Extracted records Start Marker

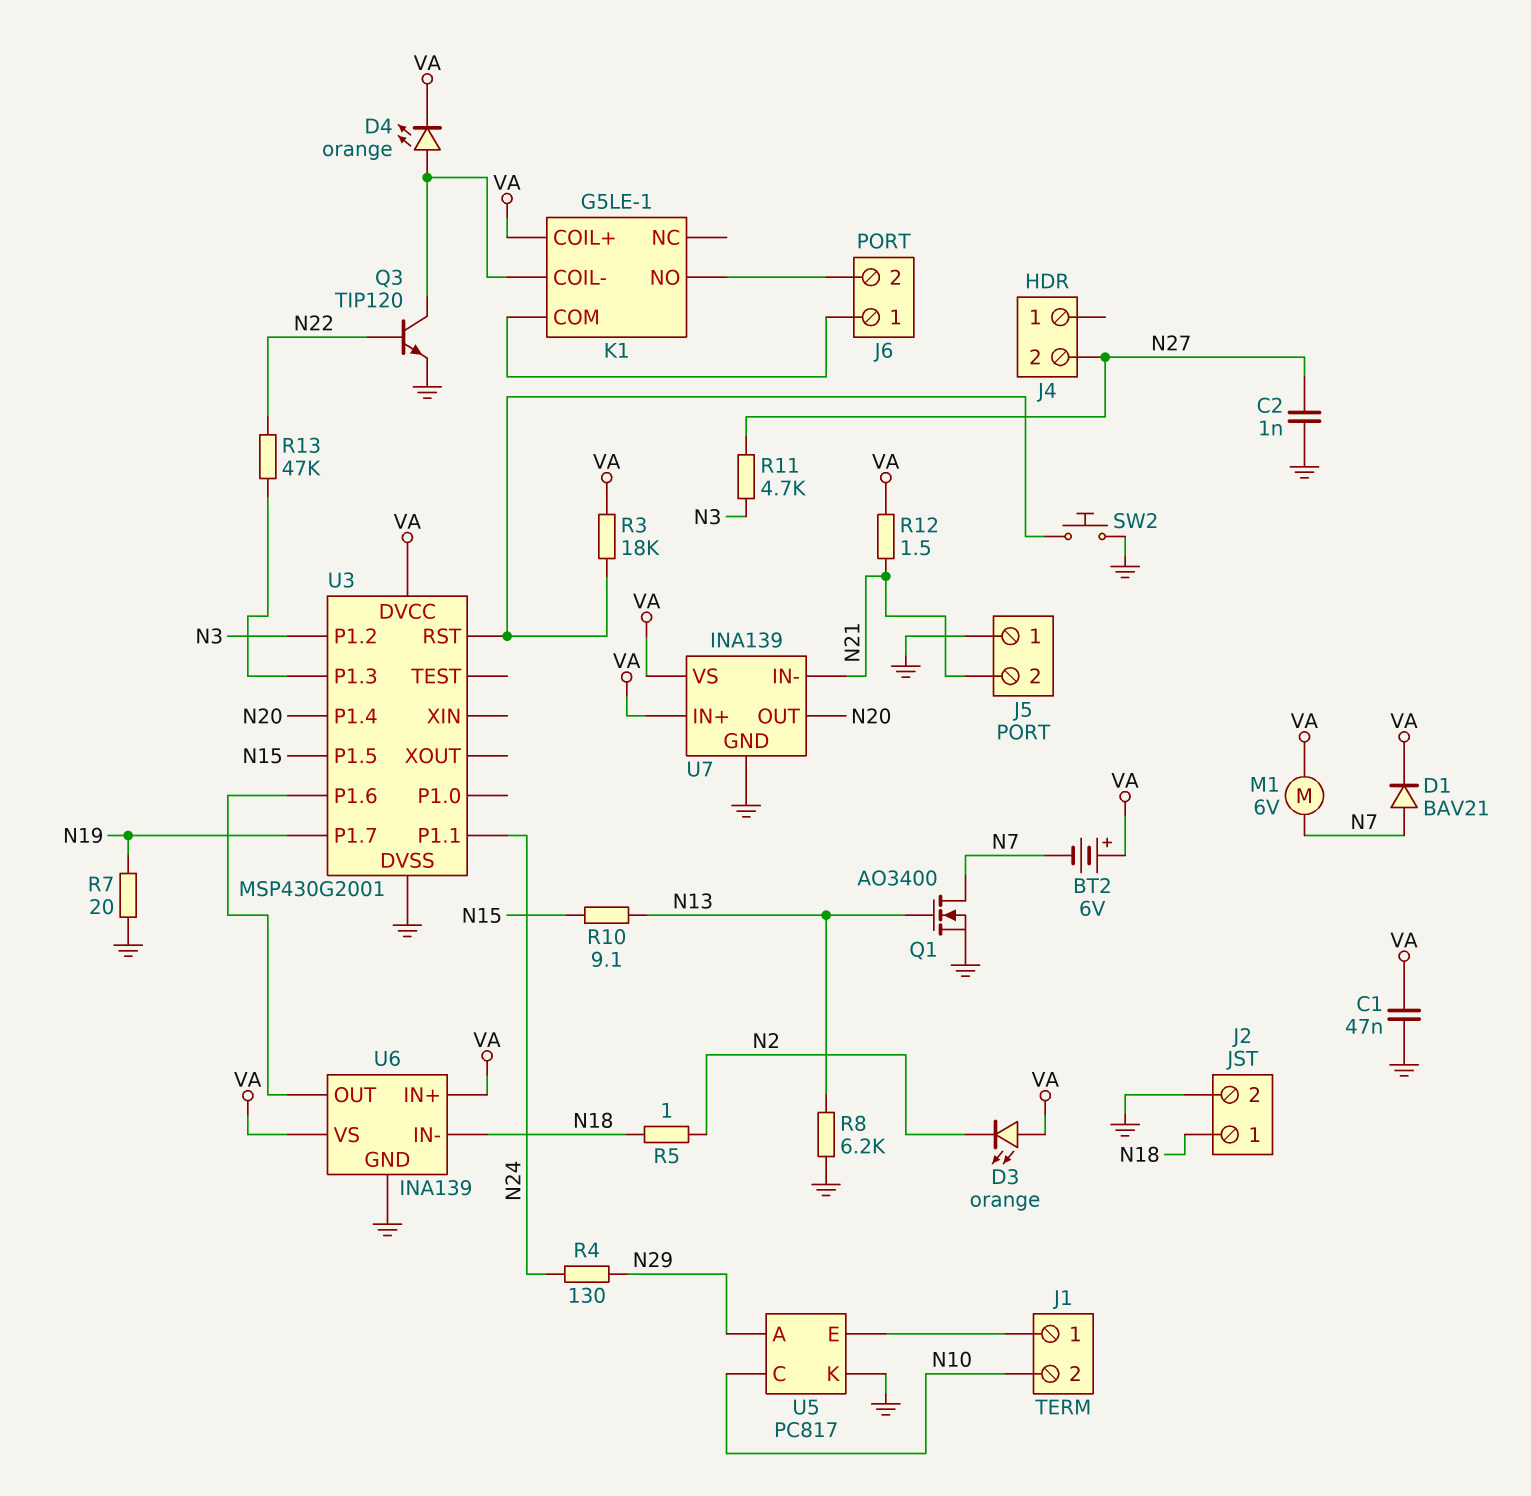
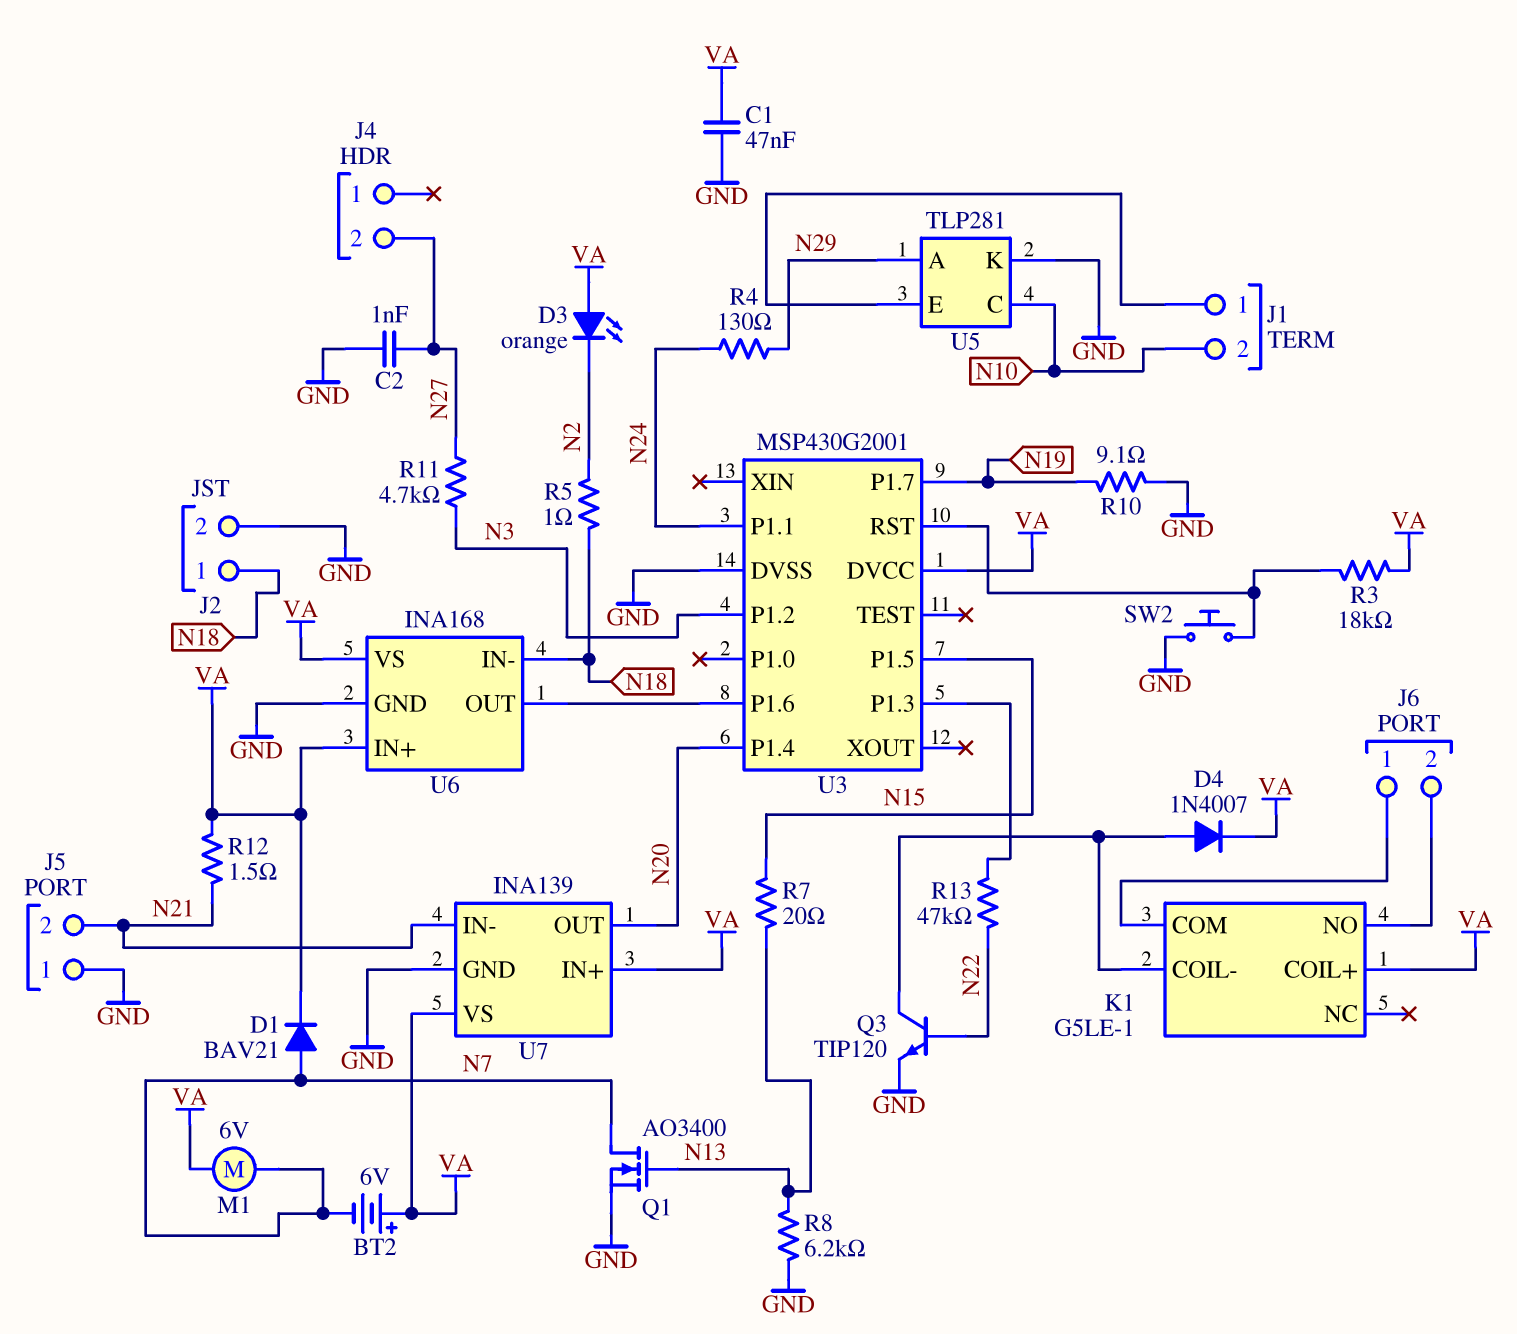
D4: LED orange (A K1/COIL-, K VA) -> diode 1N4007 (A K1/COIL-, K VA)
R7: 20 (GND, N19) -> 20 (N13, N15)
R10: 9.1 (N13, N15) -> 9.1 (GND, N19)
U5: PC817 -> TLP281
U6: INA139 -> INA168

Extracted records End Marker
Extracted records Start Marker

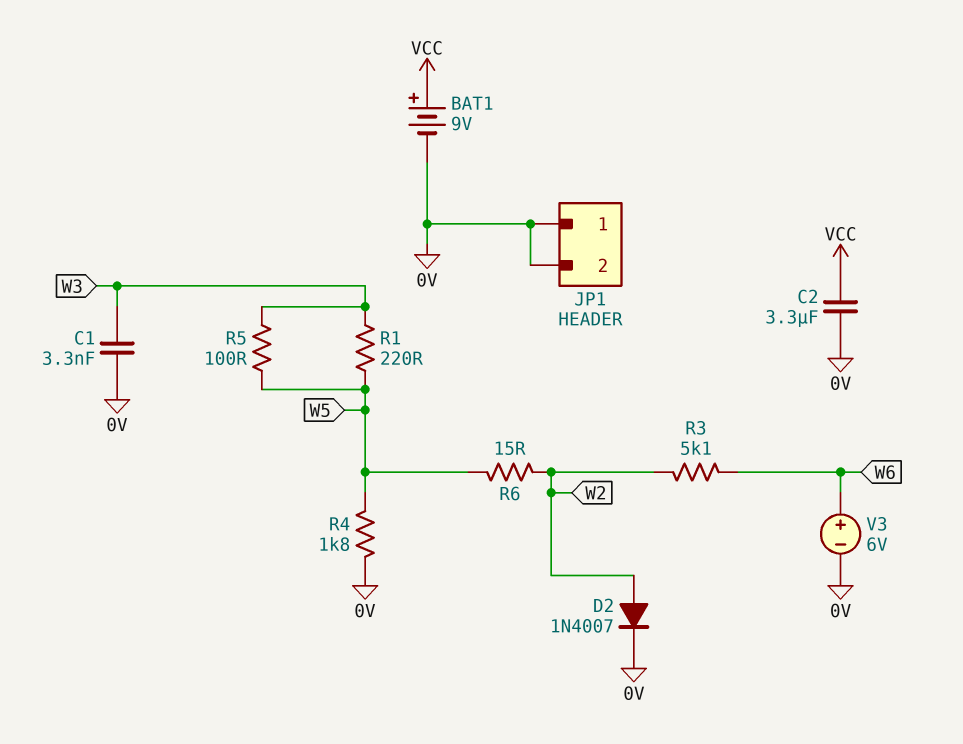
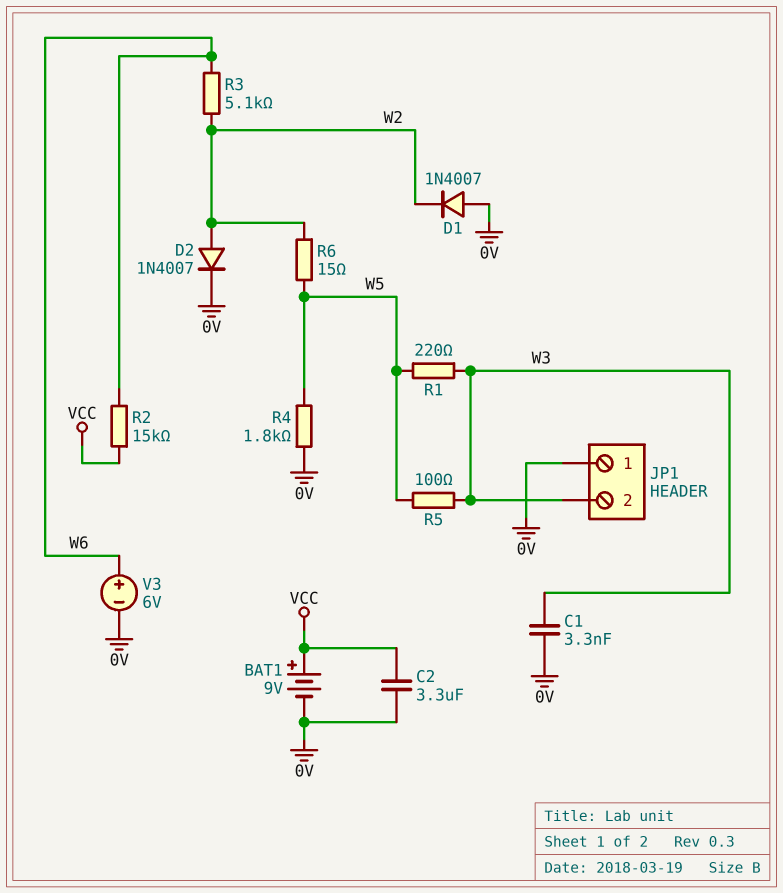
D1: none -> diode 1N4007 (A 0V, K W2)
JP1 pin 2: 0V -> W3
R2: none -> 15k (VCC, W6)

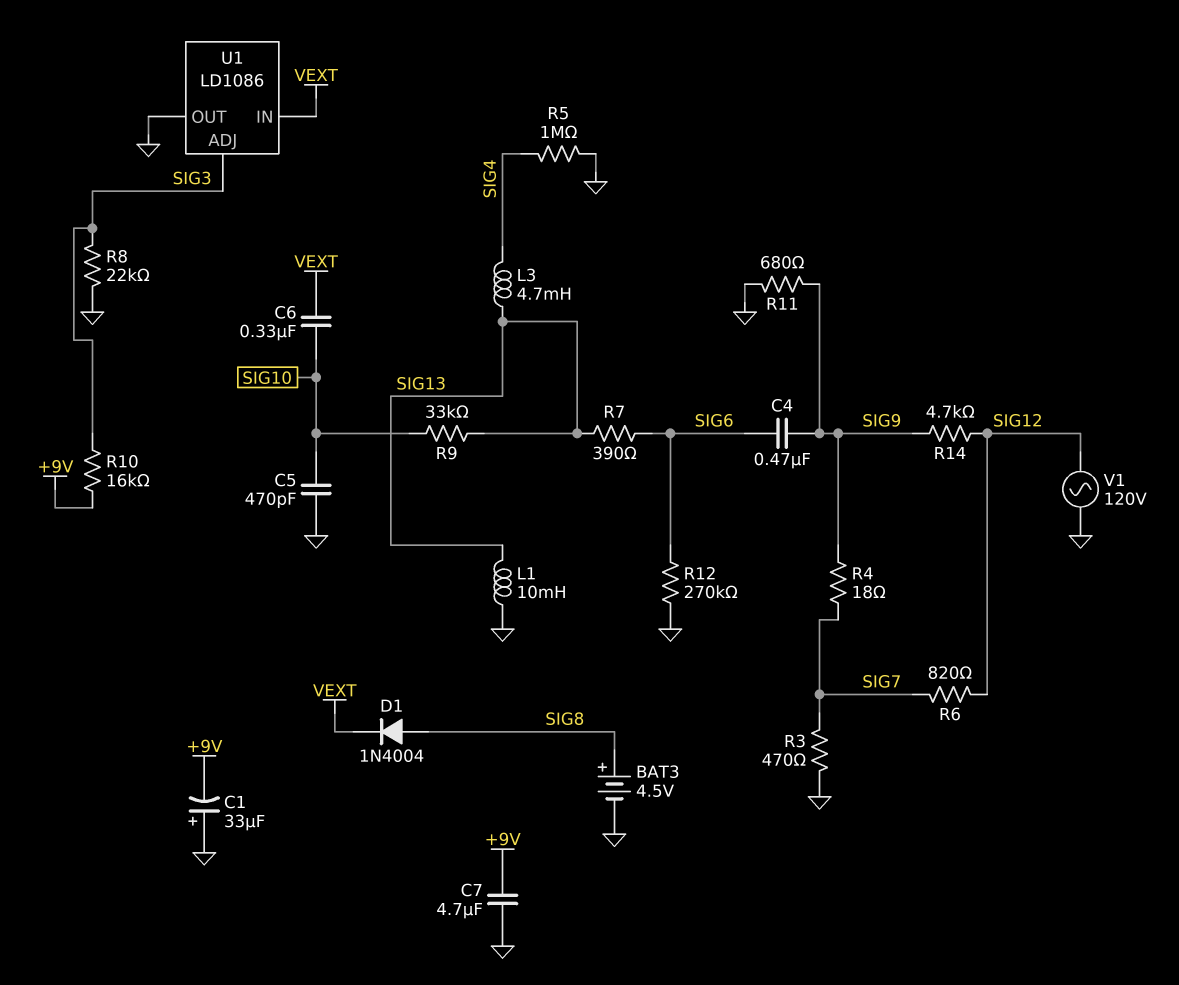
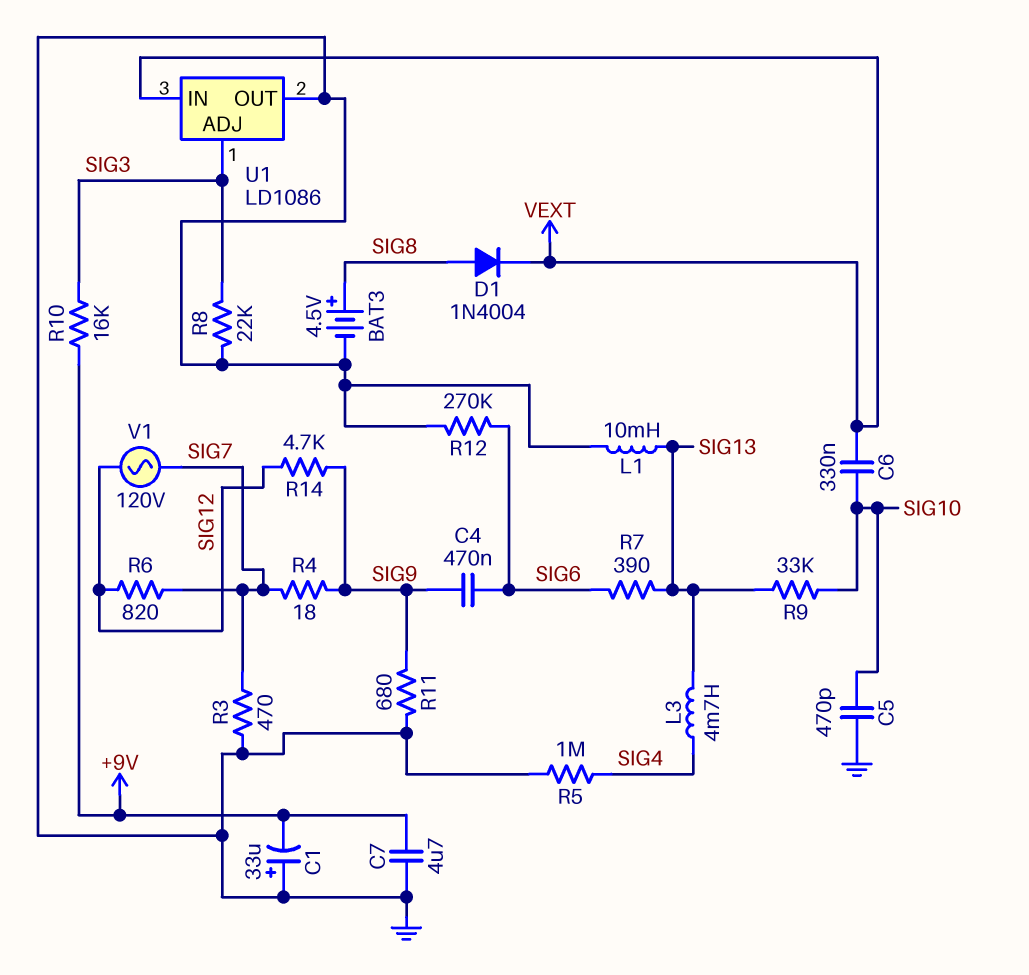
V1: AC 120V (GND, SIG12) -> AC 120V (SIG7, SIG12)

Extracted records End Marker

Work order> Of all the material above, only the lines from the one that has "D1: none -> diode 1N4007 (A 0V, K W2)" down to the one that has "V1: AC 120V" are to be written out, exactly and with both ends included. Pictures are skipped.

Task answer>
D1: none -> diode 1N4007 (A 0V, K W2)
JP1 pin 2: 0V -> W3
R2: none -> 15k (VCC, W6)

V1: AC 120V (GND, SIG12) -> AC 120V (SIG7, SIG12)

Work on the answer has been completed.